**Task details:** The entries that follow should come back exactly, with no pictures among them.
=== Section Start ===
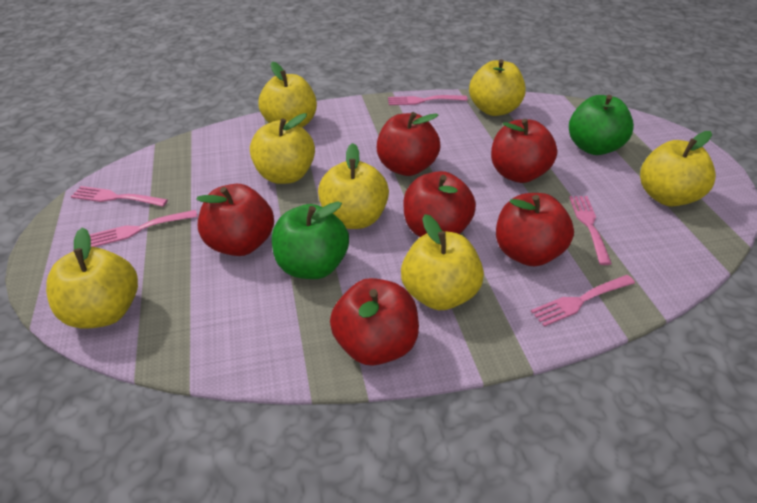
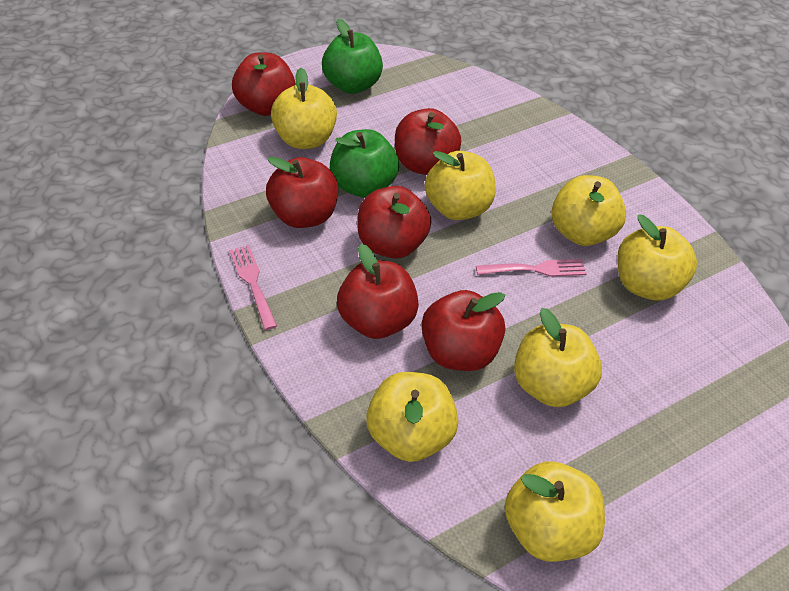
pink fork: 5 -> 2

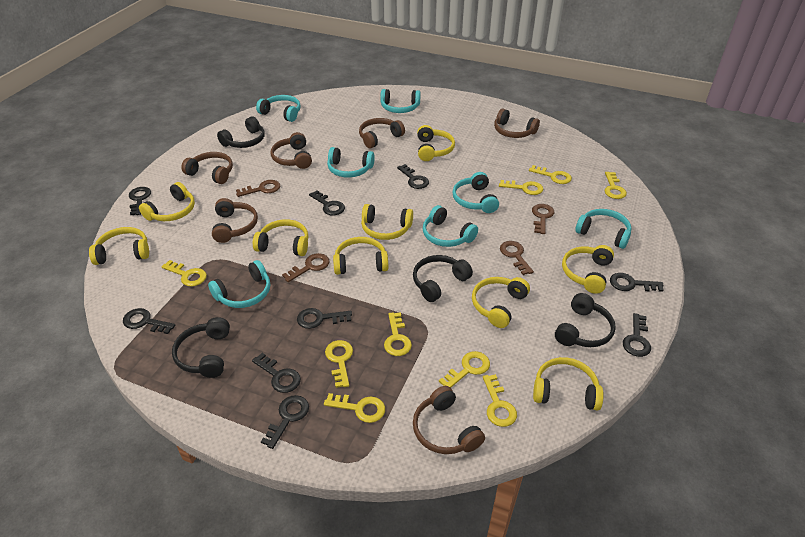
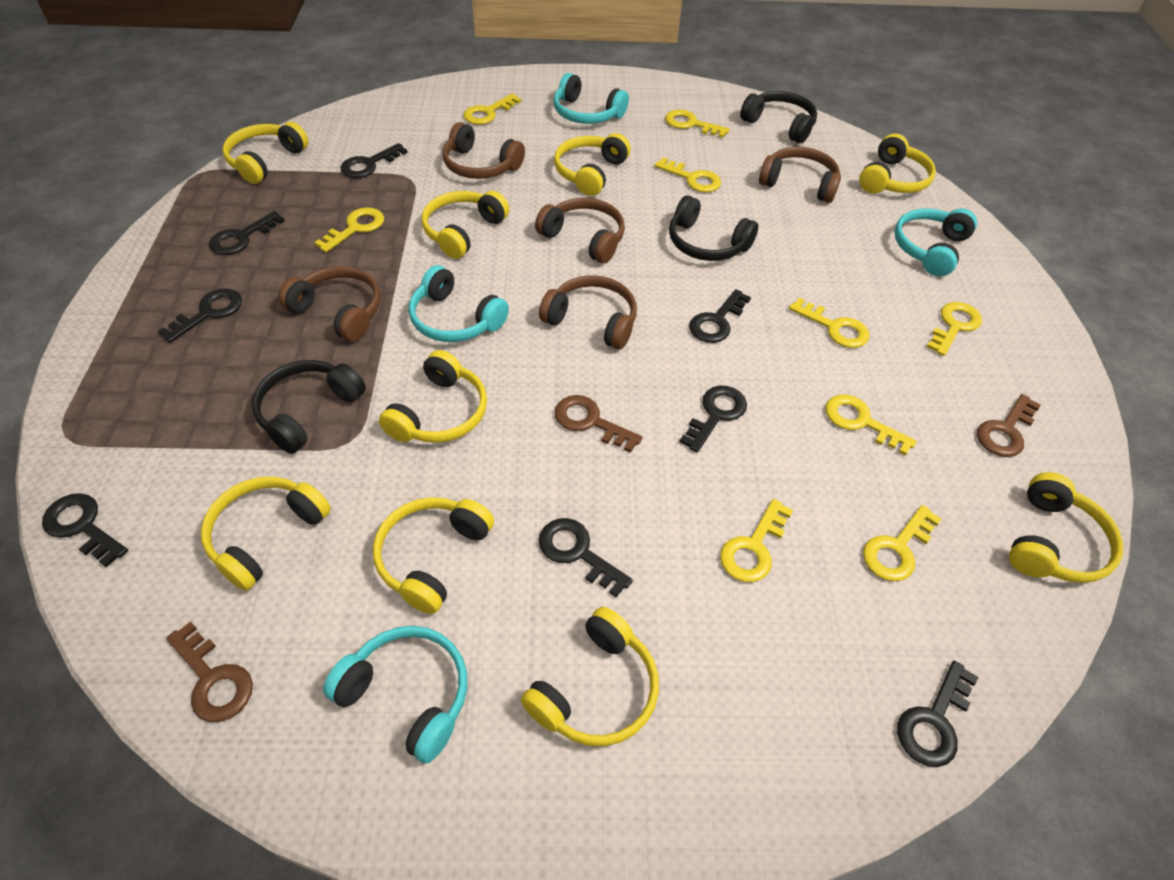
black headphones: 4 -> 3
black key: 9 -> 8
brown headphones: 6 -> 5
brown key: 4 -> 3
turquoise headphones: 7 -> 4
=== Section End ===
**Output below:**
pink fork: 5 -> 2

black headphones: 4 -> 3
black key: 9 -> 8
brown headphones: 6 -> 5
brown key: 4 -> 3
turquoise headphones: 7 -> 4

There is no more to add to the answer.